Data entries
- - - - - - -

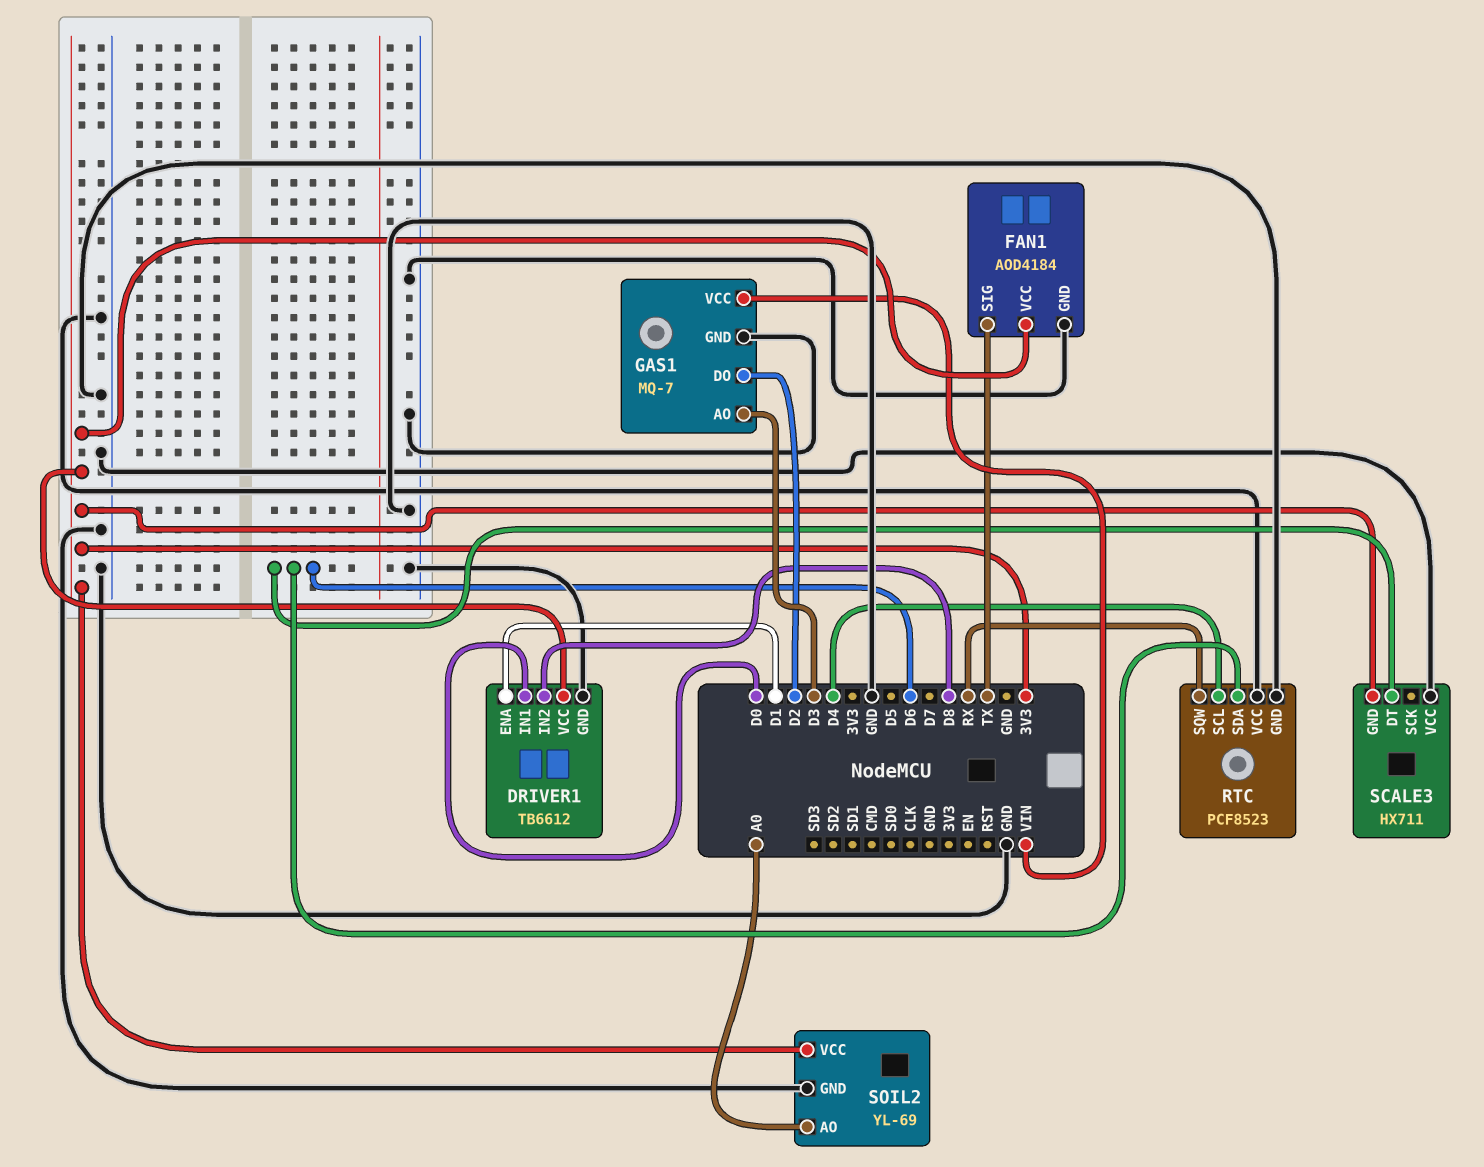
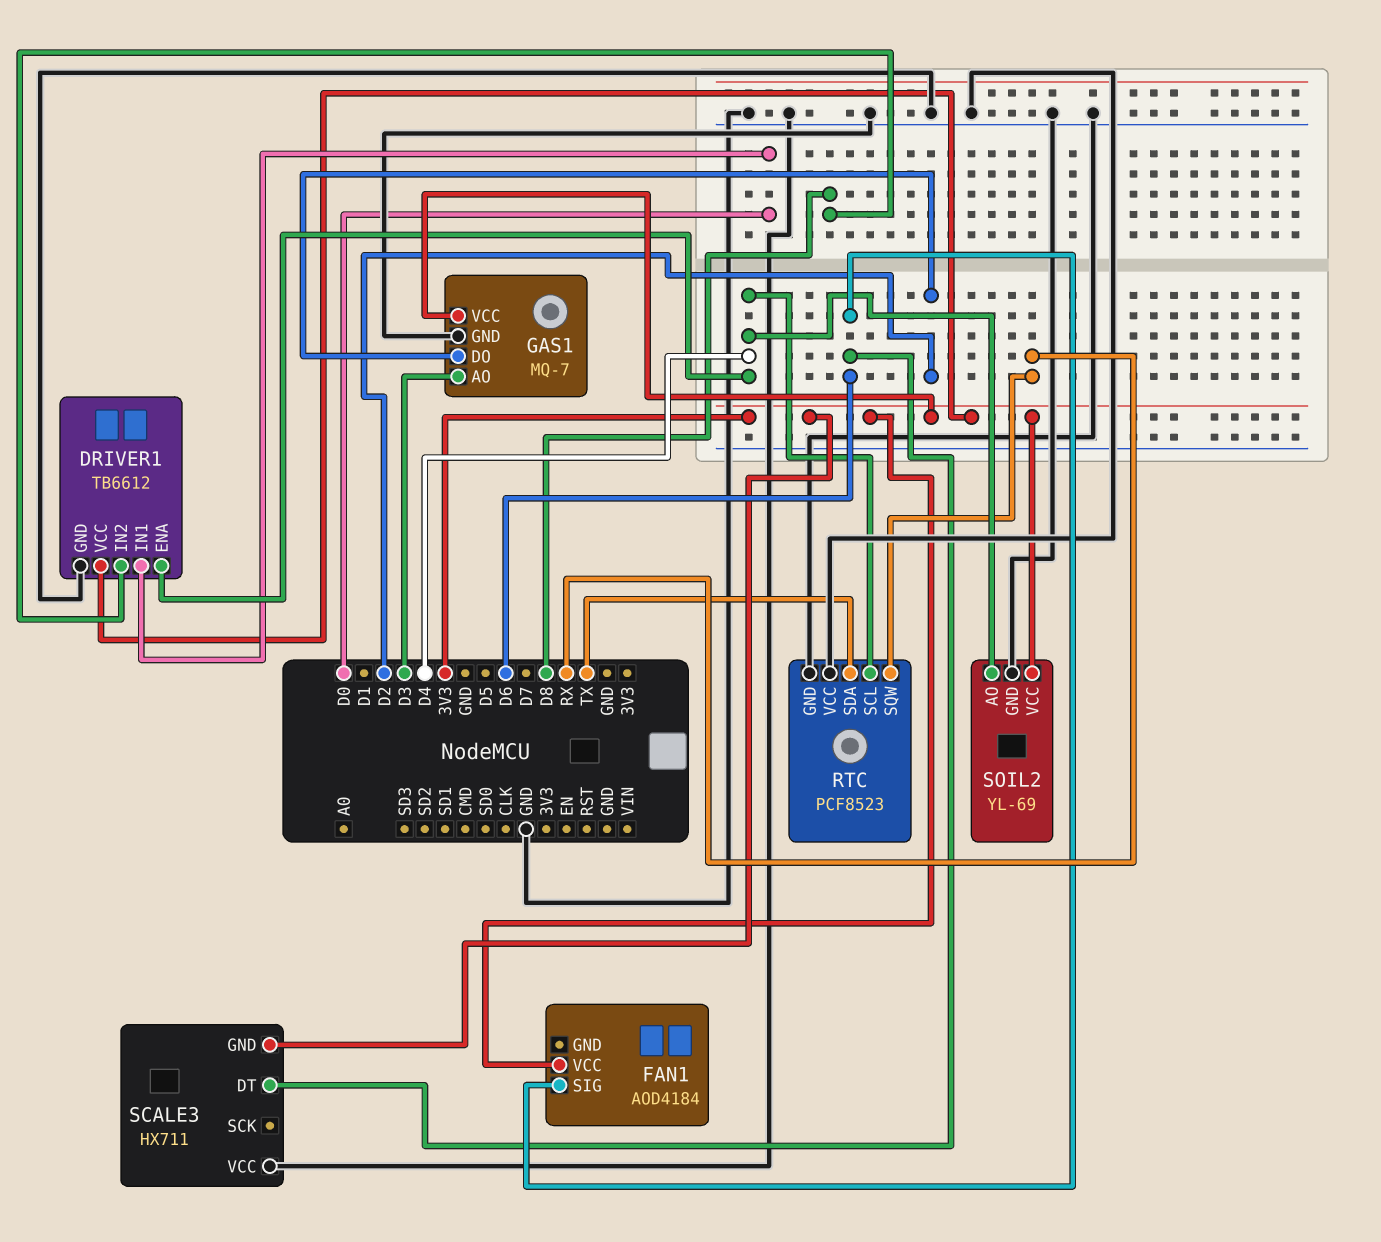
DRIVER1 pin ENA: D1 -> D4
FAN1 pin GND: GND -> none
FAN1 pin SIG: TX -> D6
GAS1 pin VCC: VIN -> 3V3
RTC pin SDA: D6 -> TX
SOIL2 pin AO: A0 -> D4

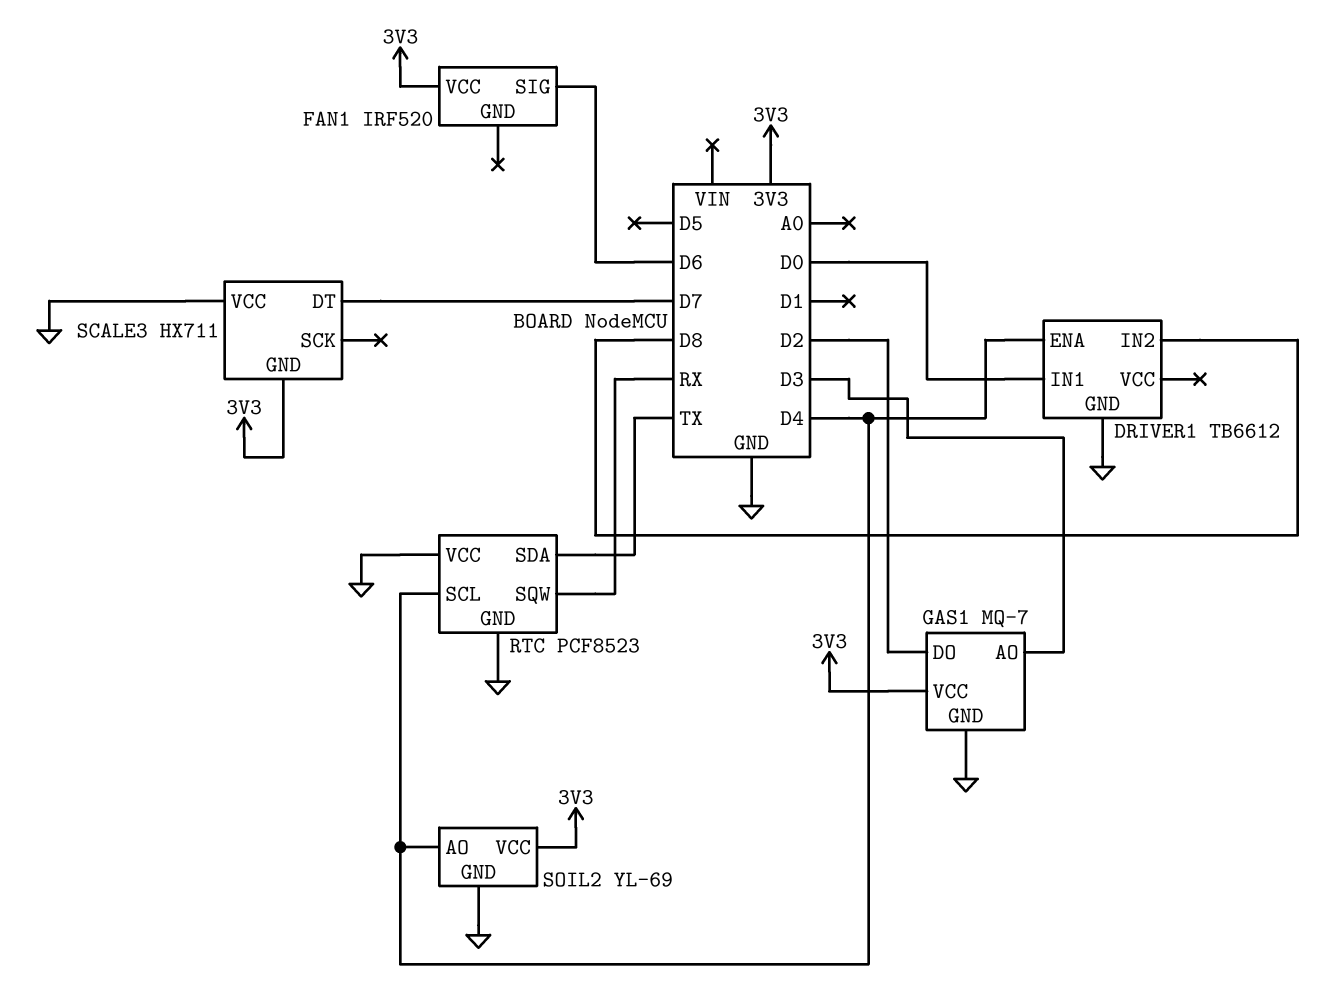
DRIVER1 pin VCC: 3V3 -> none
FAN1: AOD4184 -> IRF520
SCALE3 pin DT: D6 -> D7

- - - - - - -

HOW TO COMPLETE THIS TASK:
In the records, the line containing "FAN1 pin GND: GND -> none" starts the span and the final line ends it. Output exactly that span, both ends included, with no pictures and nothing else.

TASK SOLUTION:
FAN1 pin GND: GND -> none
FAN1 pin SIG: TX -> D6
GAS1 pin VCC: VIN -> 3V3
RTC pin SDA: D6 -> TX
SOIL2 pin AO: A0 -> D4

DRIVER1 pin VCC: 3V3 -> none
FAN1: AOD4184 -> IRF520
SCALE3 pin DT: D6 -> D7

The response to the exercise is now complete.